### [WHAT IS EXPECTED]
Transcribe exactly the lines from the one containing "brown square: (661, 224)" through the end of the entries, including both the first and the last, and nothing else.

### [DATASET RECORDS]
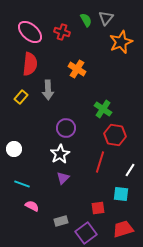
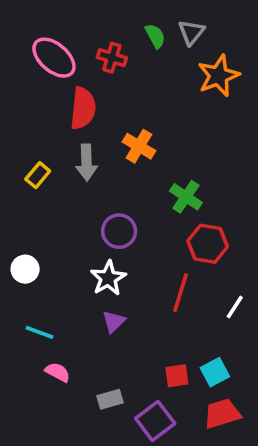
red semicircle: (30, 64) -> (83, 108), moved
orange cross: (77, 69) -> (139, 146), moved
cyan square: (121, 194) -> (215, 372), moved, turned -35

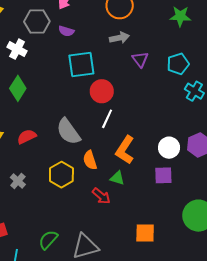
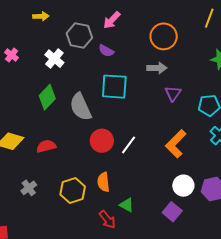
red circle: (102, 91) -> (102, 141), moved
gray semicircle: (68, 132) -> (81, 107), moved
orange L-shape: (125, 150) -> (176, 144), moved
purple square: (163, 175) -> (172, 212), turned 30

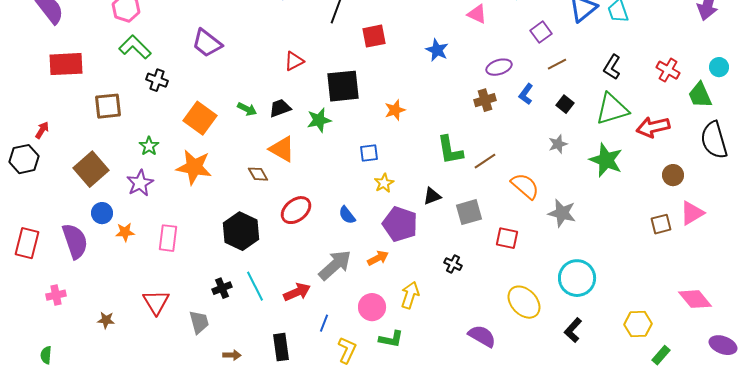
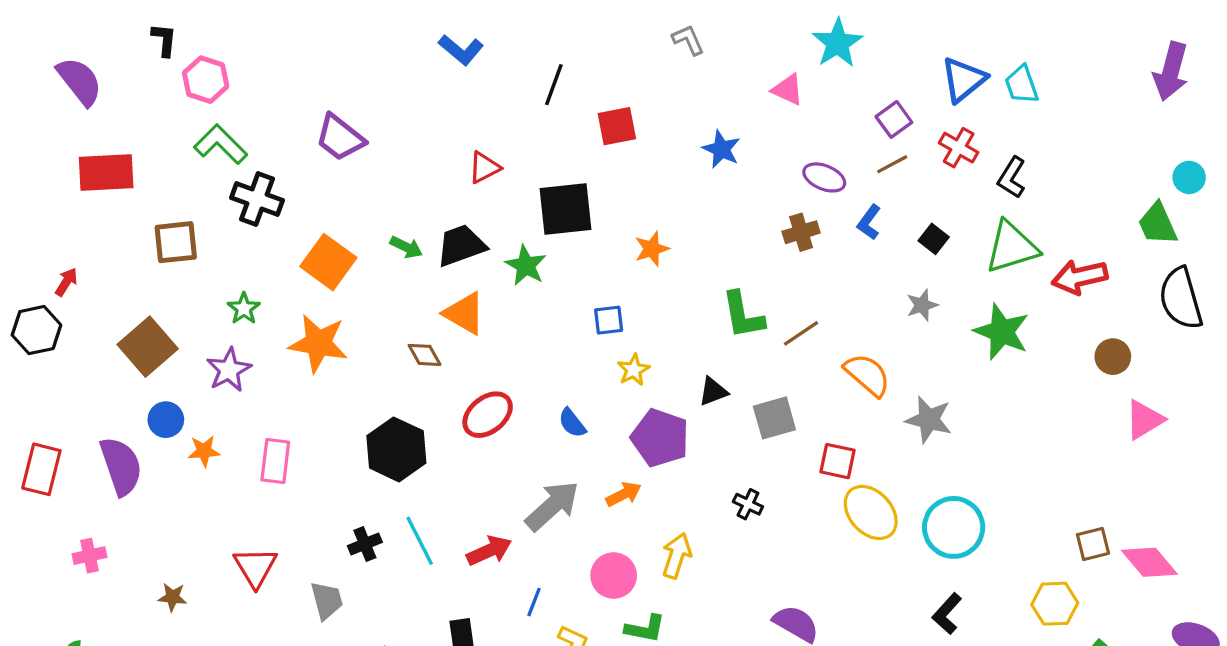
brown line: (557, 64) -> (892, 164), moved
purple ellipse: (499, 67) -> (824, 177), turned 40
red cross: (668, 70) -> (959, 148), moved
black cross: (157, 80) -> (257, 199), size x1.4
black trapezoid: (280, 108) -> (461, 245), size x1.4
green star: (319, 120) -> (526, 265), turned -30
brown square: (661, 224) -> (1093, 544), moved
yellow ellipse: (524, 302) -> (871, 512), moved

### [WRITTEN RESPONSE]
brown square: (661, 224) -> (1093, 544), moved
yellow ellipse: (524, 302) -> (871, 512), moved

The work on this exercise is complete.